» **Problem details**
What follows is a block of records; reproduce all of it verbatim.

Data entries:
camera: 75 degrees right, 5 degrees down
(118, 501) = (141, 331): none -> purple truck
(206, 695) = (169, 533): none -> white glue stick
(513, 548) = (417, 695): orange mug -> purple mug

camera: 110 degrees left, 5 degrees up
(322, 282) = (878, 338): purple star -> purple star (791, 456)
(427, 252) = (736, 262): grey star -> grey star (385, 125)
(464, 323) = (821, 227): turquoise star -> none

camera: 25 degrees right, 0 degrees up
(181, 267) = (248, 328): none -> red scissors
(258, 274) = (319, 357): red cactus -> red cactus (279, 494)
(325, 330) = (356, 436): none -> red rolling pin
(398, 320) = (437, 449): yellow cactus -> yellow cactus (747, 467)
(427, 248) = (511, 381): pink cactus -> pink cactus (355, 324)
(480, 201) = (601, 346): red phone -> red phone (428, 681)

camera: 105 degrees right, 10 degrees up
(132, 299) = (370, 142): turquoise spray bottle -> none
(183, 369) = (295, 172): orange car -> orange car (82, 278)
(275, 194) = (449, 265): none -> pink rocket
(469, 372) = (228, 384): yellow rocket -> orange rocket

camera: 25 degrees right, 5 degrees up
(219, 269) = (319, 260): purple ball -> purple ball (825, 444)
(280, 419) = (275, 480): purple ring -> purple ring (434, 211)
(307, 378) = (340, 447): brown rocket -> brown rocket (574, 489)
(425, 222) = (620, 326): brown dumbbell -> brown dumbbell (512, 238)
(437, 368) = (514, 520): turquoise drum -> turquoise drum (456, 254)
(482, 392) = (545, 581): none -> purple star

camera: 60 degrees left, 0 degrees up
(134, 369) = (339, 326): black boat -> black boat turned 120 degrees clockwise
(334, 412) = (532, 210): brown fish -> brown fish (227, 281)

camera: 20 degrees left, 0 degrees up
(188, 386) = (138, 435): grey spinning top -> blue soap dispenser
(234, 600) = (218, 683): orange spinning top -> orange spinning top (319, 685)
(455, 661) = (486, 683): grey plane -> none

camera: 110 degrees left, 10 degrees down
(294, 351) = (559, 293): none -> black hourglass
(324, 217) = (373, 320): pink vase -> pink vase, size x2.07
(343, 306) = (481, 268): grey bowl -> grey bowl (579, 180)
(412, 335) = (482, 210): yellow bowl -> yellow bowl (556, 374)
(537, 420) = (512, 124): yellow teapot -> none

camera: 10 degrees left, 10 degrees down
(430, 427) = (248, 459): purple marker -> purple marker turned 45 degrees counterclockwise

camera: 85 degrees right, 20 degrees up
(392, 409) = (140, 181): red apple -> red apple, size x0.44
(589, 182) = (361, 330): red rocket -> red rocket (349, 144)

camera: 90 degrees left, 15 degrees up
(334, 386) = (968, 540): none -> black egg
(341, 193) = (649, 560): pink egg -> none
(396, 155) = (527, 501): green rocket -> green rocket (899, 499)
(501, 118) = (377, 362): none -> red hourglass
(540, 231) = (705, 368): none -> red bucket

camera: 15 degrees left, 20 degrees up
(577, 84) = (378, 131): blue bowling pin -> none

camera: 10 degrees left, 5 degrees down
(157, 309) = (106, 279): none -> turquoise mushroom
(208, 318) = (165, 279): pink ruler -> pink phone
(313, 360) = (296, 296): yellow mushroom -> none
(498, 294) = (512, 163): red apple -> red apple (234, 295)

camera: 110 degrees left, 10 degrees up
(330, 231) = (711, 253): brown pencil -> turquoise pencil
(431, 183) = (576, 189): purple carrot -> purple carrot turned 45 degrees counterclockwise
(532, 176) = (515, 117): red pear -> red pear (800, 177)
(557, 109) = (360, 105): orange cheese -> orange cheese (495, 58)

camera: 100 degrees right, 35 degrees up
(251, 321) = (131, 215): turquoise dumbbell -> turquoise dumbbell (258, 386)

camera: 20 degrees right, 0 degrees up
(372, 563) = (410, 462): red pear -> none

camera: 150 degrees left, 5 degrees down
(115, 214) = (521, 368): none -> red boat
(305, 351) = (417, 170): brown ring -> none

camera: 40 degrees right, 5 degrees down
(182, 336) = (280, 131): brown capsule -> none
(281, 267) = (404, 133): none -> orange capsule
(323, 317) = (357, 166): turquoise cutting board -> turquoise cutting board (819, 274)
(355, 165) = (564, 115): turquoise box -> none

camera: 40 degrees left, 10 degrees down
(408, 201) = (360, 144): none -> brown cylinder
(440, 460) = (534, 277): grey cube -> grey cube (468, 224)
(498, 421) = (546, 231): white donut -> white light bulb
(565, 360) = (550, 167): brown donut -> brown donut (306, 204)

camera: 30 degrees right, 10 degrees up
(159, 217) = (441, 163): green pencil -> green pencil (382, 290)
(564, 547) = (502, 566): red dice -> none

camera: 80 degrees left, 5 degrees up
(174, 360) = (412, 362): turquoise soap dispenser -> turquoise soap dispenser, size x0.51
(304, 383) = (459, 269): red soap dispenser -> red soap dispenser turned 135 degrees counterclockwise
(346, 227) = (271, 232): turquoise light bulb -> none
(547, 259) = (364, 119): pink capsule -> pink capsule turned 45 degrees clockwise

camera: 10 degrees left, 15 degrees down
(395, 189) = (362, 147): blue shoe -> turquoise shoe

» **Response to this exercise**
camera: 75 degrees right, 5 degrees down
(118, 501) = (141, 331): none -> purple truck
(206, 695) = (169, 533): none -> white glue stick
(513, 548) = (417, 695): orange mug -> purple mug

camera: 110 degrees left, 5 degrees up
(322, 282) = (878, 338): purple star -> purple star (791, 456)
(427, 252) = (736, 262): grey star -> grey star (385, 125)
(464, 323) = (821, 227): turquoise star -> none

camera: 25 degrees right, 0 degrees up
(181, 267) = (248, 328): none -> red scissors
(258, 274) = (319, 357): red cactus -> red cactus (279, 494)
(325, 330) = (356, 436): none -> red rolling pin
(398, 320) = (437, 449): yellow cactus -> yellow cactus (747, 467)
(427, 248) = (511, 381): pink cactus -> pink cactus (355, 324)
(480, 201) = (601, 346): red phone -> red phone (428, 681)

camera: 105 degrees right, 10 degrees up
(132, 299) = (370, 142): turquoise spray bottle -> none
(183, 369) = (295, 172): orange car -> orange car (82, 278)
(275, 194) = (449, 265): none -> pink rocket
(469, 372) = (228, 384): yellow rocket -> orange rocket

camera: 25 degrees right, 5 degrees up
(219, 269) = (319, 260): purple ball -> purple ball (825, 444)
(280, 419) = (275, 480): purple ring -> purple ring (434, 211)
(307, 378) = (340, 447): brown rocket -> brown rocket (574, 489)
(425, 222) = (620, 326): brown dumbbell -> brown dumbbell (512, 238)
(437, 368) = (514, 520): turquoise drum -> turquoise drum (456, 254)
(482, 392) = (545, 581): none -> purple star

camera: 60 degrees left, 0 degrees up
(134, 369) = (339, 326): black boat -> black boat turned 120 degrees clockwise
(334, 412) = (532, 210): brown fish -> brown fish (227, 281)

camera: 20 degrees left, 0 degrees up
(188, 386) = (138, 435): grey spinning top -> blue soap dispenser
(234, 600) = (218, 683): orange spinning top -> orange spinning top (319, 685)
(455, 661) = (486, 683): grey plane -> none

camera: 110 degrees left, 10 degrees down
(294, 351) = (559, 293): none -> black hourglass
(324, 217) = (373, 320): pink vase -> pink vase, size x2.07
(343, 306) = (481, 268): grey bowl -> grey bowl (579, 180)
(412, 335) = (482, 210): yellow bowl -> yellow bowl (556, 374)
(537, 420) = (512, 124): yellow teapot -> none

camera: 10 degrees left, 10 degrees down
(430, 427) = (248, 459): purple marker -> purple marker turned 45 degrees counterclockwise

camera: 85 degrees right, 20 degrees up
(392, 409) = (140, 181): red apple -> red apple, size x0.44
(589, 182) = (361, 330): red rocket -> red rocket (349, 144)

camera: 90 degrees left, 15 degrees up
(334, 386) = (968, 540): none -> black egg
(341, 193) = (649, 560): pink egg -> none
(396, 155) = (527, 501): green rocket -> green rocket (899, 499)
(501, 118) = (377, 362): none -> red hourglass
(540, 231) = (705, 368): none -> red bucket

camera: 15 degrees left, 20 degrees up
(577, 84) = (378, 131): blue bowling pin -> none

camera: 10 degrees left, 5 degrees down
(157, 309) = (106, 279): none -> turquoise mushroom
(208, 318) = (165, 279): pink ruler -> pink phone
(313, 360) = (296, 296): yellow mushroom -> none
(498, 294) = (512, 163): red apple -> red apple (234, 295)

camera: 110 degrees left, 10 degrees up
(330, 231) = (711, 253): brown pencil -> turquoise pencil
(431, 183) = (576, 189): purple carrot -> purple carrot turned 45 degrees counterclockwise
(532, 176) = (515, 117): red pear -> red pear (800, 177)
(557, 109) = (360, 105): orange cheese -> orange cheese (495, 58)

camera: 100 degrees right, 35 degrees up
(251, 321) = (131, 215): turquoise dumbbell -> turquoise dumbbell (258, 386)

camera: 20 degrees right, 0 degrees up
(372, 563) = (410, 462): red pear -> none

camera: 150 degrees left, 5 degrees down
(115, 214) = (521, 368): none -> red boat
(305, 351) = (417, 170): brown ring -> none

camera: 40 degrees right, 5 degrees down
(182, 336) = (280, 131): brown capsule -> none
(281, 267) = (404, 133): none -> orange capsule
(323, 317) = (357, 166): turquoise cutting board -> turquoise cutting board (819, 274)
(355, 165) = (564, 115): turquoise box -> none

camera: 40 degrees left, 10 degrees down
(408, 201) = (360, 144): none -> brown cylinder
(440, 460) = (534, 277): grey cube -> grey cube (468, 224)
(498, 421) = (546, 231): white donut -> white light bulb
(565, 360) = (550, 167): brown donut -> brown donut (306, 204)

camera: 30 degrees right, 10 degrees up
(159, 217) = (441, 163): green pencil -> green pencil (382, 290)
(564, 547) = (502, 566): red dice -> none

camera: 80 degrees left, 5 degrees up
(174, 360) = (412, 362): turquoise soap dispenser -> turquoise soap dispenser, size x0.51
(304, 383) = (459, 269): red soap dispenser -> red soap dispenser turned 135 degrees counterclockwise
(346, 227) = (271, 232): turquoise light bulb -> none
(547, 259) = (364, 119): pink capsule -> pink capsule turned 45 degrees clockwise

camera: 10 degrees left, 15 degrees down
(395, 189) = (362, 147): blue shoe -> turquoise shoe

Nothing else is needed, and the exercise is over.